THE RECORDS ->

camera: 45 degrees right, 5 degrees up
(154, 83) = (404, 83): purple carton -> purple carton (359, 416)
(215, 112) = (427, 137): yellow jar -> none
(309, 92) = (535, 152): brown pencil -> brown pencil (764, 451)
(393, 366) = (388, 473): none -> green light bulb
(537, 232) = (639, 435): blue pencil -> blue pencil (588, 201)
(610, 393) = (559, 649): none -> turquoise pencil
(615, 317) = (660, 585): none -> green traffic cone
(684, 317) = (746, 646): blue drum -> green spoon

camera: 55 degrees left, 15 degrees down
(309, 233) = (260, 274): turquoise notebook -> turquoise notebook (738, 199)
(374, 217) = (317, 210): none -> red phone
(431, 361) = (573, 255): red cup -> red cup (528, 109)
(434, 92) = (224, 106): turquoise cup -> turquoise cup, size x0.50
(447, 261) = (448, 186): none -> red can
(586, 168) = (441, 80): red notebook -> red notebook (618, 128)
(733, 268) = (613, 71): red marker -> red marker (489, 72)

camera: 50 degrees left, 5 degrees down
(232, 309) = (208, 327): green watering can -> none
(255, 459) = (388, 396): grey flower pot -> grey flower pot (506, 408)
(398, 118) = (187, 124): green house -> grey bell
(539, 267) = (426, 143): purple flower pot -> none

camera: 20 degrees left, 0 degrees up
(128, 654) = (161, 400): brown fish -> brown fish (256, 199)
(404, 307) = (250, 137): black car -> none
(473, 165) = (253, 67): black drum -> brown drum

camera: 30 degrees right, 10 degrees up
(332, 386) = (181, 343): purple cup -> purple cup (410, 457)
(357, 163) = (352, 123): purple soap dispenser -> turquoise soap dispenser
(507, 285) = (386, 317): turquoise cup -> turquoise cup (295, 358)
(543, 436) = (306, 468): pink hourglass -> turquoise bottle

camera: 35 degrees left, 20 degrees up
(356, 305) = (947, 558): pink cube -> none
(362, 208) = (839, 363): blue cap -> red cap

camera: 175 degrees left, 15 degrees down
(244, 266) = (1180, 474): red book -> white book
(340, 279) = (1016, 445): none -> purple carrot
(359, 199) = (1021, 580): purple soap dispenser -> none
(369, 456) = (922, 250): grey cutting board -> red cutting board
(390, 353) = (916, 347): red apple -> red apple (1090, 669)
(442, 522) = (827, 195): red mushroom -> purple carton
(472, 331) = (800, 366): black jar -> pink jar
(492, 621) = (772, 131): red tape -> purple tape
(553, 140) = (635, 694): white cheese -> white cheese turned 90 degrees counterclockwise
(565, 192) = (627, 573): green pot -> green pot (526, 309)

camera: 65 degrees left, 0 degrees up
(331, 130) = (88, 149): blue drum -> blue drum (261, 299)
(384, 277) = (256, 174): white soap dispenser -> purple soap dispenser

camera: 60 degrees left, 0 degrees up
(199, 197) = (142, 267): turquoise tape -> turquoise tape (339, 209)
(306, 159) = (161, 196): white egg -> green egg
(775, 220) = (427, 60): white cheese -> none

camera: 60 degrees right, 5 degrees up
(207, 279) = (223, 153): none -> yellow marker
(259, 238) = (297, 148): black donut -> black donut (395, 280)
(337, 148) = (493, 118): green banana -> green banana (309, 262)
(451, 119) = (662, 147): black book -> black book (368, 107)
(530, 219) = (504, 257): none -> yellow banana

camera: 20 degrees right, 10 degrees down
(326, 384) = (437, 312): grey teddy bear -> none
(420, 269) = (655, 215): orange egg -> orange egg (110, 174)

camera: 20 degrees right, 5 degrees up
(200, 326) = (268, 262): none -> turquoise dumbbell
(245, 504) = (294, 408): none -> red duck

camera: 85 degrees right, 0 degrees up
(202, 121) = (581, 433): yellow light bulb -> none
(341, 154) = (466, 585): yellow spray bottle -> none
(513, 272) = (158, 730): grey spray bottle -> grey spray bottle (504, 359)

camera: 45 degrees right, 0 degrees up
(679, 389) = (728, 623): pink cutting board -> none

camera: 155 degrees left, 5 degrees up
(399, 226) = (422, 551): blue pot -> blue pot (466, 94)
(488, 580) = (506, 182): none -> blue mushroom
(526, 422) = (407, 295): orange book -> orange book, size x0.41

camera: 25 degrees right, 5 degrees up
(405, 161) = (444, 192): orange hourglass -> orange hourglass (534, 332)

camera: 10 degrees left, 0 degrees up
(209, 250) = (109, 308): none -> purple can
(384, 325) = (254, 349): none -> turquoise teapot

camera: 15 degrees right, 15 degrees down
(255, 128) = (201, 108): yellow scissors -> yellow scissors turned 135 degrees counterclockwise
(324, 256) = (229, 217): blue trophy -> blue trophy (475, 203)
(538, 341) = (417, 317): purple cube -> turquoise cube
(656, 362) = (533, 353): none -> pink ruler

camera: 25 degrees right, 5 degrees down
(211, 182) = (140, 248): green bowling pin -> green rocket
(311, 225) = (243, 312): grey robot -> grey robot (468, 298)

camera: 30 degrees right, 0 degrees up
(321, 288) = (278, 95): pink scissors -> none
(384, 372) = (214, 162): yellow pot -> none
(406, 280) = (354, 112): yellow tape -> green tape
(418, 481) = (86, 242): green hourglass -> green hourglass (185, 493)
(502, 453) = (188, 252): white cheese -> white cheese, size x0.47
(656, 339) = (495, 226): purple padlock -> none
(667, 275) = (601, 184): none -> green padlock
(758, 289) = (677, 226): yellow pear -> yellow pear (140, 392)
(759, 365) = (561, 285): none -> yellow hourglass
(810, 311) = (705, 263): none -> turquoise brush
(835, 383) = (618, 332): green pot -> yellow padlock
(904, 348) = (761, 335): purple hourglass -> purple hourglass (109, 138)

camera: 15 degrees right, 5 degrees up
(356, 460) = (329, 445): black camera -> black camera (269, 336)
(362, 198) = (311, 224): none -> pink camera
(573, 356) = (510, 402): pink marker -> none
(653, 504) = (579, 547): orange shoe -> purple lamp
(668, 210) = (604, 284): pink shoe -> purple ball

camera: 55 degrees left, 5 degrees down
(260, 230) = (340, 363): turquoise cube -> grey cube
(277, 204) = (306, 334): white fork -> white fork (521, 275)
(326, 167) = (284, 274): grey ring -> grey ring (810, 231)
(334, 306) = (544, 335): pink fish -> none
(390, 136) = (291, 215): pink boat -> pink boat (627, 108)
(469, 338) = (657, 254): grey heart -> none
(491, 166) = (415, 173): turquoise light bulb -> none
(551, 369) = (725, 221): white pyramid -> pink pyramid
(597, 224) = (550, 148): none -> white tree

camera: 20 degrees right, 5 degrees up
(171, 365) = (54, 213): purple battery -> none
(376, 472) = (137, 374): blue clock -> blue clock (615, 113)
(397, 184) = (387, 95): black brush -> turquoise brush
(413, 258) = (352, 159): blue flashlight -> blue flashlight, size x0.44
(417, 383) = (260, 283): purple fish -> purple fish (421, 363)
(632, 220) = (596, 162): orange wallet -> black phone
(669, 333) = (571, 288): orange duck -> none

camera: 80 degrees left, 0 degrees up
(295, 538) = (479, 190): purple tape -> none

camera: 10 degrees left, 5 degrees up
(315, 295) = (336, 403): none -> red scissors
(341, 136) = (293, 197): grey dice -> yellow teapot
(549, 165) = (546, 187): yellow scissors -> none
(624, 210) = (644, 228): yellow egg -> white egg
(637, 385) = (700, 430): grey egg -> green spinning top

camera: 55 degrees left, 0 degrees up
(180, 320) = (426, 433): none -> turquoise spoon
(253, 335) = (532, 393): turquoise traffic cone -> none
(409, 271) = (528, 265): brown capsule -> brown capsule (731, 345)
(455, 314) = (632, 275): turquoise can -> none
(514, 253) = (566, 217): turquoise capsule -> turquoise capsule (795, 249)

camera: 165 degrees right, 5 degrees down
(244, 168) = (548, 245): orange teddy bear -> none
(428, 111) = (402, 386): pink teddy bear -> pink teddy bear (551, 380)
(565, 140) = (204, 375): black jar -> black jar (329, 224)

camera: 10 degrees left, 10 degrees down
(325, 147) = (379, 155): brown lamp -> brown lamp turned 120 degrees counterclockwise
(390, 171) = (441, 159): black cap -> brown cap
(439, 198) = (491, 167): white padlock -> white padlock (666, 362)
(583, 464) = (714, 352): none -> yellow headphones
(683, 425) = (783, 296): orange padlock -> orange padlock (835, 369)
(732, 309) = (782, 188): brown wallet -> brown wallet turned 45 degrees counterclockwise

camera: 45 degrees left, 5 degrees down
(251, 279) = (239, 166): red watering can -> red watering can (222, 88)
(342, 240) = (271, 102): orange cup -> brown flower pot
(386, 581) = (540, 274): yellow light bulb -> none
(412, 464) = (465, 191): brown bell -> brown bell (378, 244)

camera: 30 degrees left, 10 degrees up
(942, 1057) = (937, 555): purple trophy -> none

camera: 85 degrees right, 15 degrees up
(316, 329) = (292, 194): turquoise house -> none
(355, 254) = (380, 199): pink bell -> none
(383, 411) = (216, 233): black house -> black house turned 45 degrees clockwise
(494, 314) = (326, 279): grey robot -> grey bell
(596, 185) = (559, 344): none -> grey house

YOUR GOAL ->
Return the lines above precisely as they appear, beginning at the first line and ending at the line with "(309, 92) = (535, 152): brown", and nothing after it.

ANSWER SPACE ->
camera: 45 degrees right, 5 degrees up
(154, 83) = (404, 83): purple carton -> purple carton (359, 416)
(215, 112) = (427, 137): yellow jar -> none
(309, 92) = (535, 152): brown pencil -> brown pencil (764, 451)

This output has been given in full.